▶ AVAILABLE RECORDS
======

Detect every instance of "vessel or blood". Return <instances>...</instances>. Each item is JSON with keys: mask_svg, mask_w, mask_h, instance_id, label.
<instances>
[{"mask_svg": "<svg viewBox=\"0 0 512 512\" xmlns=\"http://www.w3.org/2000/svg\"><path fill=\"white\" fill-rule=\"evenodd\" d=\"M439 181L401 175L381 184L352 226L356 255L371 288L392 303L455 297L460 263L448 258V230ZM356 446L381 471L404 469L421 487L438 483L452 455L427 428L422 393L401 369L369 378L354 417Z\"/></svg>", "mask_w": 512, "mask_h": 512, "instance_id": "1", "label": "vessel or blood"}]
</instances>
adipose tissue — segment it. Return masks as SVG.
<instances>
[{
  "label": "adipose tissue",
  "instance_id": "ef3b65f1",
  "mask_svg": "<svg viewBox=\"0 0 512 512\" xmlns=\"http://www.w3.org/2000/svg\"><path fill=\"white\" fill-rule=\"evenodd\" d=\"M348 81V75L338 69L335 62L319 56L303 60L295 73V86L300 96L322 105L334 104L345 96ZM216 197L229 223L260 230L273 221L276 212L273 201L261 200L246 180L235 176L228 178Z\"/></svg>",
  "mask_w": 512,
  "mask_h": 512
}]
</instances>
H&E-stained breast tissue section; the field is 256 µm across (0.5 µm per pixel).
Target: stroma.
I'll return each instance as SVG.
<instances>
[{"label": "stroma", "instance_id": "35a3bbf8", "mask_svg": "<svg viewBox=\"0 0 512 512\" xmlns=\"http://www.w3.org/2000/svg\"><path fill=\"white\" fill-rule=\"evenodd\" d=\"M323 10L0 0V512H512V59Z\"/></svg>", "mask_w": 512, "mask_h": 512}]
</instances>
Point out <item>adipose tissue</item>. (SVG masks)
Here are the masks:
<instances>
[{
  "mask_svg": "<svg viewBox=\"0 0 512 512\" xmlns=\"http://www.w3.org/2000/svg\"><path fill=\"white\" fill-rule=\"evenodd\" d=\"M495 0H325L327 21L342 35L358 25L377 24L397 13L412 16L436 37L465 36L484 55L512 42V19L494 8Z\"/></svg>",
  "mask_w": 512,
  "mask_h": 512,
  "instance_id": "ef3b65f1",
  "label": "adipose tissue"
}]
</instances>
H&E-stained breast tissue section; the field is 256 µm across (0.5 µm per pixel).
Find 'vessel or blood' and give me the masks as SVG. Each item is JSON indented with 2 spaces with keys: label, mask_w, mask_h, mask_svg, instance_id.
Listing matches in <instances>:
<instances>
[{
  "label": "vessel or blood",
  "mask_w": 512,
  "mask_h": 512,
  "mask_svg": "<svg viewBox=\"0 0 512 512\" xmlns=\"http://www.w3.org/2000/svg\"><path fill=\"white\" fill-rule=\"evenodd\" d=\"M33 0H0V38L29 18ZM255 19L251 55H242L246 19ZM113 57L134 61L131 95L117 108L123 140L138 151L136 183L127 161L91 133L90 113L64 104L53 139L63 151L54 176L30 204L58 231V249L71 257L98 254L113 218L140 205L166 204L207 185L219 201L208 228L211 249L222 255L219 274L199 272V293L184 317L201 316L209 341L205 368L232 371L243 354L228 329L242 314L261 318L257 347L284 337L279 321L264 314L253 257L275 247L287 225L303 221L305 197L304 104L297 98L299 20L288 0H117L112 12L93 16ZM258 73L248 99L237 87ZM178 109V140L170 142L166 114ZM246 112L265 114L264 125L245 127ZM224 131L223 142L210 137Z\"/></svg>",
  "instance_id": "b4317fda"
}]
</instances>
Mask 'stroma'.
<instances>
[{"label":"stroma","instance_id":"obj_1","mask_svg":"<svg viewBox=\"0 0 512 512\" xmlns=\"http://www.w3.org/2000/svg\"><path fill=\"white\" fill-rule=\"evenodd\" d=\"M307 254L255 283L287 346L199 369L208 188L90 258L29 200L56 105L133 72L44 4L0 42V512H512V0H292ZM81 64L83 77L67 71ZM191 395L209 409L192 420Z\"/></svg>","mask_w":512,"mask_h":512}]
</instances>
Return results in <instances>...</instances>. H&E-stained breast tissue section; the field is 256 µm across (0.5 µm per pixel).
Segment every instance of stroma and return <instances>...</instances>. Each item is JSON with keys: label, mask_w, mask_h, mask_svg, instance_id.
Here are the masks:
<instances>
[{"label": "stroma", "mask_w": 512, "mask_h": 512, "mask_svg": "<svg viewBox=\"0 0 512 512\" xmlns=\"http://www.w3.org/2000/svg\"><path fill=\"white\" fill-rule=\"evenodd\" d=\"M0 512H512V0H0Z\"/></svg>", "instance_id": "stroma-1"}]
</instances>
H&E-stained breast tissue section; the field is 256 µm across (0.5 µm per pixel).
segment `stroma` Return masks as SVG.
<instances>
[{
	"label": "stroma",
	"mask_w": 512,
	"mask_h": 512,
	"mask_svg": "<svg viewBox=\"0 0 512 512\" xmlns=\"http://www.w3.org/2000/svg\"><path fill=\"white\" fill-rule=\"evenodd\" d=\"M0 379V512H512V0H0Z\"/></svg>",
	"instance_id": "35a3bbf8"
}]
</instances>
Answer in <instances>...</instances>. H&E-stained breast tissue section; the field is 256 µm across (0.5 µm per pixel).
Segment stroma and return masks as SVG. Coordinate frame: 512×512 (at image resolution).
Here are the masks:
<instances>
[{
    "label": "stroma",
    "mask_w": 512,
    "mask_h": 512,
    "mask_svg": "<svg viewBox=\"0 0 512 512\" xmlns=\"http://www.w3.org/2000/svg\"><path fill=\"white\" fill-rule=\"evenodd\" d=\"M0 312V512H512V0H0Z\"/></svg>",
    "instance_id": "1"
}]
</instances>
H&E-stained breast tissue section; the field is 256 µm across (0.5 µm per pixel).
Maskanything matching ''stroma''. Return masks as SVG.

======

▶ WRITTEN REQUEST
Extract every record and return it verbatim.

▶ ANSWER BELOW
Detect every instance of "vessel or blood". Return <instances>...</instances>. Each item is JSON with keys: mask_svg, mask_w, mask_h, instance_id, label.
<instances>
[{"mask_svg": "<svg viewBox=\"0 0 512 512\" xmlns=\"http://www.w3.org/2000/svg\"><path fill=\"white\" fill-rule=\"evenodd\" d=\"M439 181L401 175L381 184L352 226L356 255L371 288L392 303L455 297L460 263L448 258V230ZM356 446L381 471L404 469L421 487L438 483L452 455L427 428L422 393L401 369L369 378L354 417Z\"/></svg>", "mask_w": 512, "mask_h": 512, "instance_id": "1", "label": "vessel or blood"}]
</instances>
adipose tissue — segment it. Return masks as SVG.
<instances>
[{
  "label": "adipose tissue",
  "instance_id": "ef3b65f1",
  "mask_svg": "<svg viewBox=\"0 0 512 512\" xmlns=\"http://www.w3.org/2000/svg\"><path fill=\"white\" fill-rule=\"evenodd\" d=\"M348 81V75L338 69L335 62L319 56L303 60L295 73V86L300 96L322 105L334 104L345 96ZM216 197L229 223L260 230L273 221L276 212L273 201L261 200L246 180L235 176L228 178Z\"/></svg>",
  "mask_w": 512,
  "mask_h": 512
}]
</instances>
H&E-stained breast tissue section; the field is 256 µm across (0.5 µm per pixel).
Target: stroma.
I'll return each instance as SVG.
<instances>
[{"label": "stroma", "instance_id": "35a3bbf8", "mask_svg": "<svg viewBox=\"0 0 512 512\" xmlns=\"http://www.w3.org/2000/svg\"><path fill=\"white\" fill-rule=\"evenodd\" d=\"M323 10L0 0V512H512V59Z\"/></svg>", "mask_w": 512, "mask_h": 512}]
</instances>
Point out <item>adipose tissue</item>. (SVG masks)
Here are the masks:
<instances>
[{
  "mask_svg": "<svg viewBox=\"0 0 512 512\" xmlns=\"http://www.w3.org/2000/svg\"><path fill=\"white\" fill-rule=\"evenodd\" d=\"M495 0H325L327 21L342 35L358 25L377 24L397 13L412 16L436 37L465 36L484 55L512 42V19L494 8Z\"/></svg>",
  "mask_w": 512,
  "mask_h": 512,
  "instance_id": "ef3b65f1",
  "label": "adipose tissue"
}]
</instances>
H&E-stained breast tissue section; the field is 256 µm across (0.5 µm per pixel).
Find 'vessel or blood' and give me the masks as SVG. Each item is JSON indented with 2 spaces with keys: label, mask_w, mask_h, mask_svg, instance_id.
Listing matches in <instances>:
<instances>
[{
  "label": "vessel or blood",
  "mask_w": 512,
  "mask_h": 512,
  "mask_svg": "<svg viewBox=\"0 0 512 512\" xmlns=\"http://www.w3.org/2000/svg\"><path fill=\"white\" fill-rule=\"evenodd\" d=\"M33 0H0V38L29 18ZM255 19L251 55H242L246 19ZM113 57L134 61L131 95L117 108L123 140L138 151L136 183L127 161L91 133L90 113L64 104L53 139L63 151L54 176L30 204L58 231V249L71 257L98 254L113 218L140 205L166 204L207 185L219 201L208 228L211 249L222 255L219 274L199 272V293L184 317L201 316L209 341L205 368L232 371L243 354L228 329L242 314L261 318L257 347L284 337L279 321L264 314L253 257L275 247L287 225L303 221L305 197L304 104L297 98L299 20L288 0H117L112 12L93 16ZM258 73L248 99L237 87ZM178 109V140L170 142L166 114ZM246 112L265 114L264 125L245 127ZM224 131L223 142L210 137Z\"/></svg>",
  "instance_id": "b4317fda"
}]
</instances>
Mask 'stroma'.
<instances>
[{"label":"stroma","instance_id":"obj_1","mask_svg":"<svg viewBox=\"0 0 512 512\" xmlns=\"http://www.w3.org/2000/svg\"><path fill=\"white\" fill-rule=\"evenodd\" d=\"M307 254L255 283L287 346L199 369L208 188L90 258L29 200L56 105L133 72L44 4L0 42V512H512V0H292ZM81 64L83 77L67 71ZM191 395L209 409L192 420Z\"/></svg>","mask_w":512,"mask_h":512}]
</instances>
Return results in <instances>...</instances>. H&E-stained breast tissue section; the field is 256 µm across (0.5 µm per pixel).
Segment every instance of stroma and return <instances>...</instances>. Each item is JSON with keys: label, mask_w, mask_h, mask_svg, instance_id.
Here are the masks:
<instances>
[{"label": "stroma", "mask_w": 512, "mask_h": 512, "mask_svg": "<svg viewBox=\"0 0 512 512\" xmlns=\"http://www.w3.org/2000/svg\"><path fill=\"white\" fill-rule=\"evenodd\" d=\"M0 512H512V0H0Z\"/></svg>", "instance_id": "stroma-1"}]
</instances>
H&E-stained breast tissue section; the field is 256 µm across (0.5 µm per pixel).
segment `stroma` Return masks as SVG.
<instances>
[{
	"label": "stroma",
	"mask_w": 512,
	"mask_h": 512,
	"mask_svg": "<svg viewBox=\"0 0 512 512\" xmlns=\"http://www.w3.org/2000/svg\"><path fill=\"white\" fill-rule=\"evenodd\" d=\"M0 379V512H512V0H0Z\"/></svg>",
	"instance_id": "35a3bbf8"
}]
</instances>
Answer in <instances>...</instances>. H&E-stained breast tissue section; the field is 256 µm across (0.5 µm per pixel).
Segment stroma and return masks as SVG. Coordinate frame: 512×512 (at image resolution).
Here are the masks:
<instances>
[{
    "label": "stroma",
    "mask_w": 512,
    "mask_h": 512,
    "mask_svg": "<svg viewBox=\"0 0 512 512\" xmlns=\"http://www.w3.org/2000/svg\"><path fill=\"white\" fill-rule=\"evenodd\" d=\"M0 312V512H512V0H0Z\"/></svg>",
    "instance_id": "1"
}]
</instances>
H&E-stained breast tissue section; the field is 256 µm across (0.5 µm per pixel).
Maskanything matching ''stroma''. Return masks as SVG.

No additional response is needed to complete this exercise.